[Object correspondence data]
Content starts
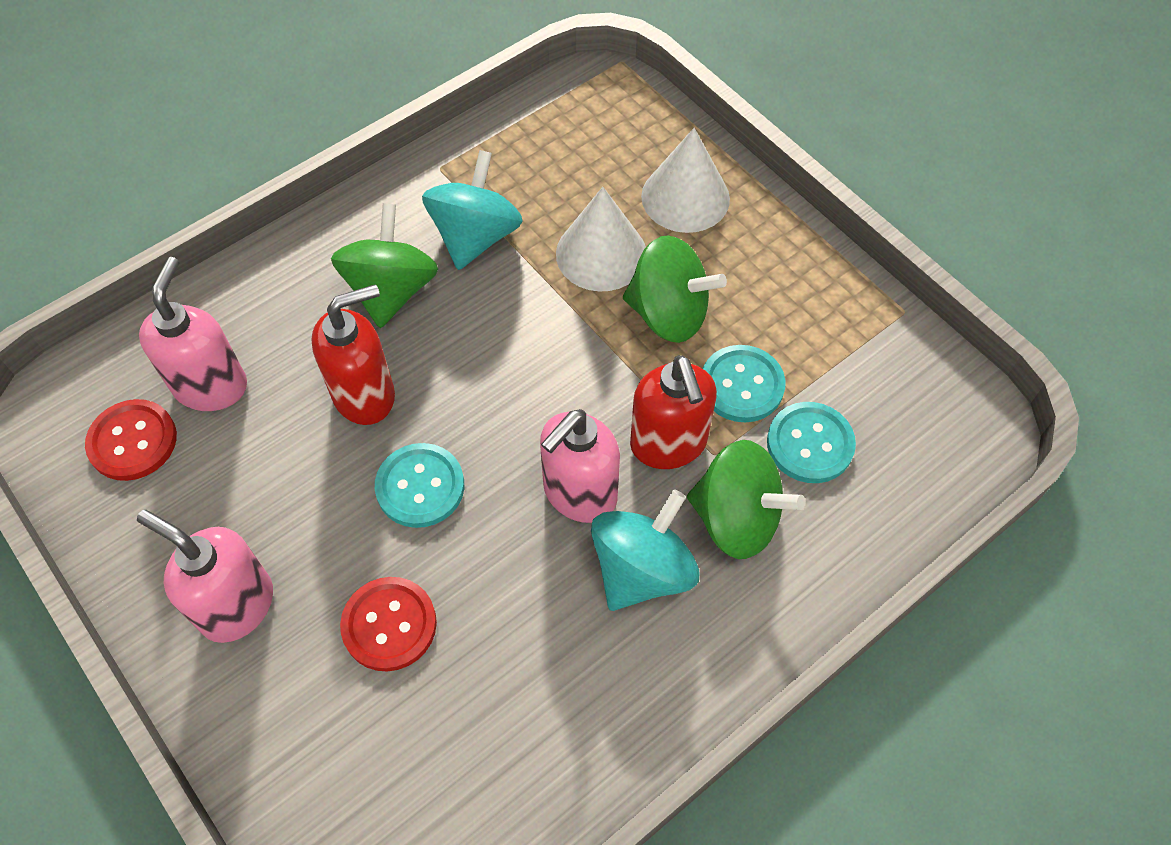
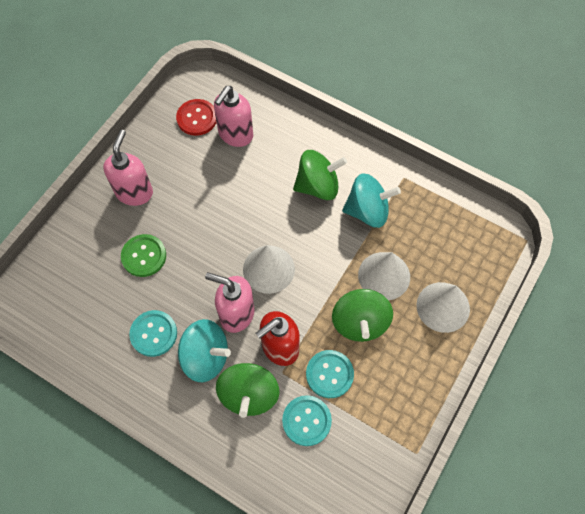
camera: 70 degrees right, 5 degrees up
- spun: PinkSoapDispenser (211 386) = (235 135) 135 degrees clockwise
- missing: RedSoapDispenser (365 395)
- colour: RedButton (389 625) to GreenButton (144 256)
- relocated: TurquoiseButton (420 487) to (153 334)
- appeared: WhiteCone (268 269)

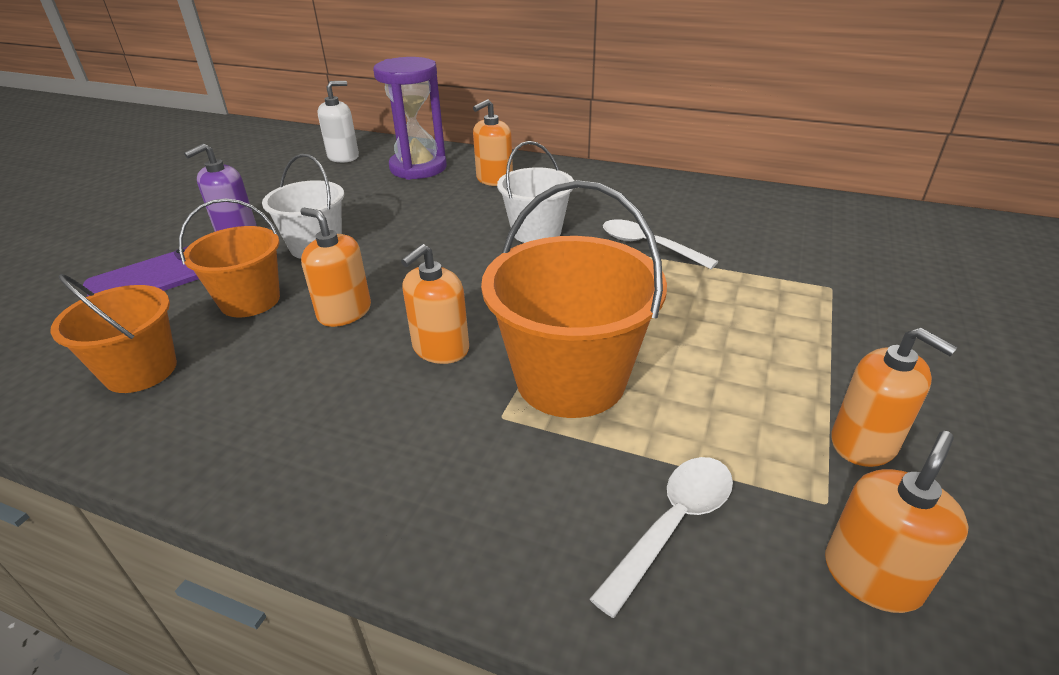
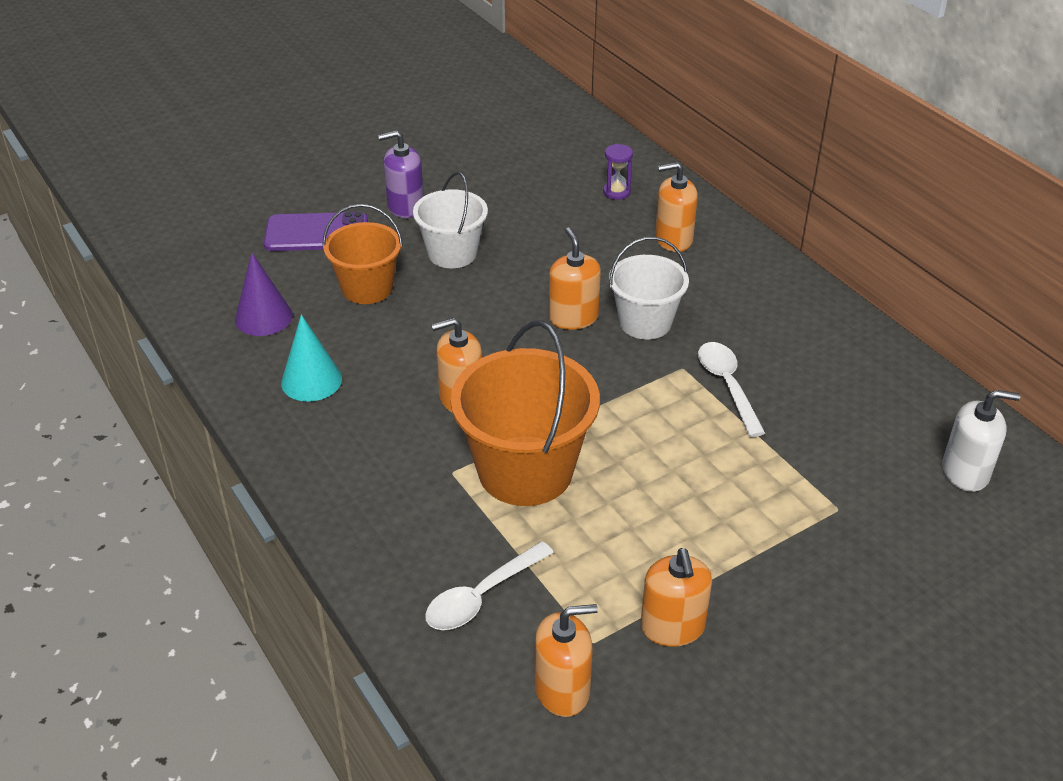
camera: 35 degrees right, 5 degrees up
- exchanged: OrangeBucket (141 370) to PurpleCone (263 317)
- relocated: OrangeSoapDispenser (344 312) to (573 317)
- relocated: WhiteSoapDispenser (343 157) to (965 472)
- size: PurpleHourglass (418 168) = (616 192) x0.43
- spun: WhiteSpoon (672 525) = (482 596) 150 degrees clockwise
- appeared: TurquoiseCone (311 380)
Content ends
Content starts
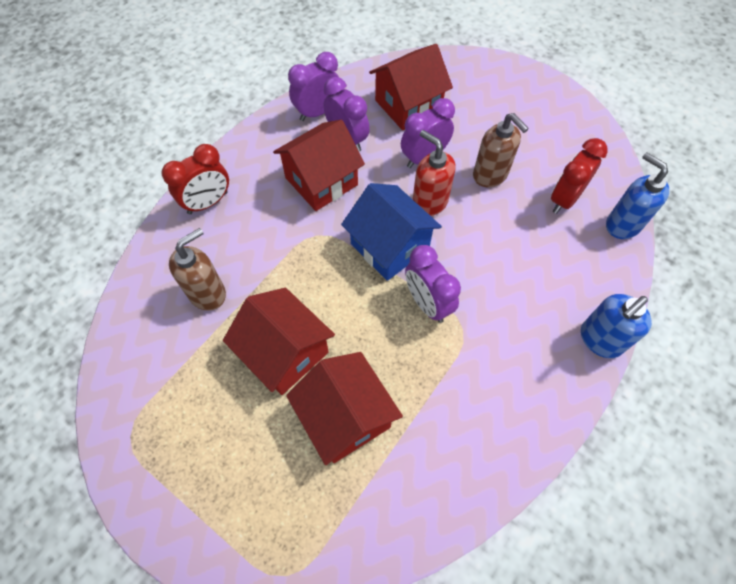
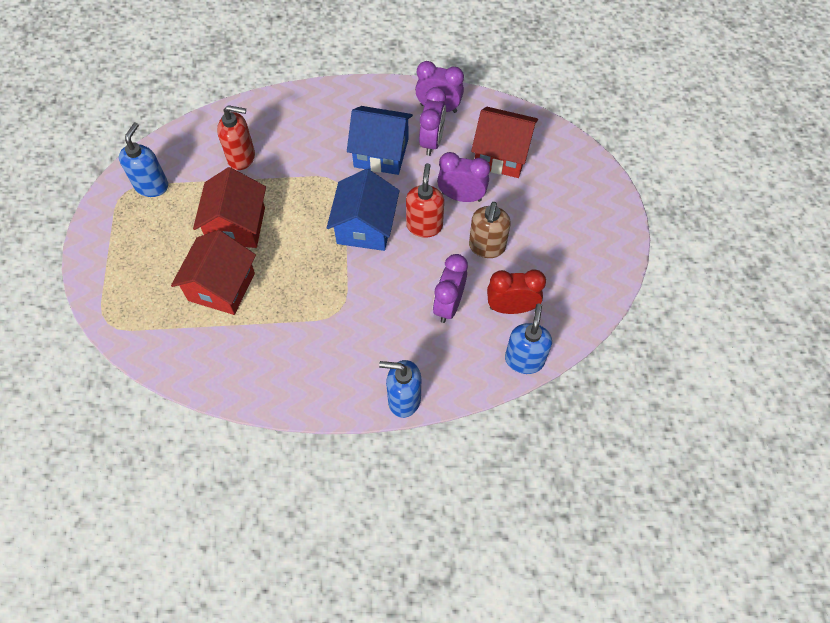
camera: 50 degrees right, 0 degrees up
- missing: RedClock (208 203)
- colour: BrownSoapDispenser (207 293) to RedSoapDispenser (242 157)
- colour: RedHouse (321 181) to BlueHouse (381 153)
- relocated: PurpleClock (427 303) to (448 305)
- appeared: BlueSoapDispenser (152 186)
Content ends
## WHAT IS REQUIRED
Please copy, exactly and with nothing else, the lines above beginning at the line that has "- spun: PinkSoapDispenser" and ending with the line that has "- relocated: TurquoiseButton".

## SOLUTION TO THE EXERCISE
- spun: PinkSoapDispenser (211 386) = (235 135) 135 degrees clockwise
- missing: RedSoapDispenser (365 395)
- colour: RedButton (389 625) to GreenButton (144 256)
- relocated: TurquoiseButton (420 487) to (153 334)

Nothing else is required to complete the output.